● Problem requirements
Copy out everything in the entries from the line containing "Swanmere [688, 325]" down to the final line of the entries, both included, without changing any text.
** Start Records shown **
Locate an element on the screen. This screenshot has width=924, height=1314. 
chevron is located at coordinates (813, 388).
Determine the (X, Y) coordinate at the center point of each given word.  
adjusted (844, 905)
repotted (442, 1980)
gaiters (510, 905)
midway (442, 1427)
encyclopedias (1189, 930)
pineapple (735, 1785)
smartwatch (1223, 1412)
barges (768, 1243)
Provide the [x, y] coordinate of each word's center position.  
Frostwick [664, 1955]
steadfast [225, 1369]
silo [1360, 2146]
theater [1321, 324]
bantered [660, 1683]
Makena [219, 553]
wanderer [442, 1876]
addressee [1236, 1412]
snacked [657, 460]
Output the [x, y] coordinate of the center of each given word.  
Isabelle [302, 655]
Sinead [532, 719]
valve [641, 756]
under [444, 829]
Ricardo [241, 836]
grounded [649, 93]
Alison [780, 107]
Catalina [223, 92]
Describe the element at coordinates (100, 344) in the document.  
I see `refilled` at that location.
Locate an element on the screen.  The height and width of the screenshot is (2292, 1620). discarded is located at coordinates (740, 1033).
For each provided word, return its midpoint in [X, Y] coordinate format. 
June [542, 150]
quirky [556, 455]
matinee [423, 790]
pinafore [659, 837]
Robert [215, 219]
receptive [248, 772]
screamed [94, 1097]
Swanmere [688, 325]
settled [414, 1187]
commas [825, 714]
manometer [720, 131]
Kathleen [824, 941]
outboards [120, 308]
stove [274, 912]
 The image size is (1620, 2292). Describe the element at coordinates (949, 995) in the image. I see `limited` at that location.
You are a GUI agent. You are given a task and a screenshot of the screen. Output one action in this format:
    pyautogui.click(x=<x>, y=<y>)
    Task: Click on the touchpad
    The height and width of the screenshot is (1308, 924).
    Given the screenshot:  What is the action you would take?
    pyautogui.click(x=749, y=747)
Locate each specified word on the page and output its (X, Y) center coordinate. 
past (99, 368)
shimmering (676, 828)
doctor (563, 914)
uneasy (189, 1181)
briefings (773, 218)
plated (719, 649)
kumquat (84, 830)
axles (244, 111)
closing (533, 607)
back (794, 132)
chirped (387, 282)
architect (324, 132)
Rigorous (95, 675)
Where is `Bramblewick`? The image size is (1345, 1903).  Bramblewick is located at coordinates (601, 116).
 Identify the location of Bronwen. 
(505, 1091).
** End Records shown **
● Reply to the task
Swanmere [688, 325]
settled [414, 1187]
commas [825, 714]
manometer [720, 131]
Kathleen [824, 941]
outboards [120, 308]
stove [274, 912]
 The image size is (1620, 2292). Describe the element at coordinates (949, 995) in the image. I see `limited` at that location.
You are a GUI agent. You are given a task and a screenshot of the screen. Output one action in this format:
    pyautogui.click(x=<x>, y=<y>)
    Task: Click on the touchpad
    The height and width of the screenshot is (1308, 924).
    Given the screenshot:  What is the action you would take?
    pyautogui.click(x=749, y=747)
Locate each specified word on the page and output its (X, Y) center coordinate. 
past (99, 368)
shimmering (676, 828)
doctor (563, 914)
uneasy (189, 1181)
briefings (773, 218)
plated (719, 649)
kumquat (84, 830)
axles (244, 111)
closing (533, 607)
back (794, 132)
chirped (387, 282)
architect (324, 132)
Rigorous (95, 675)
Where is `Bramblewick`? The image size is (1345, 1903).  Bramblewick is located at coordinates (601, 116).
 Identify the location of Bronwen. 
(505, 1091).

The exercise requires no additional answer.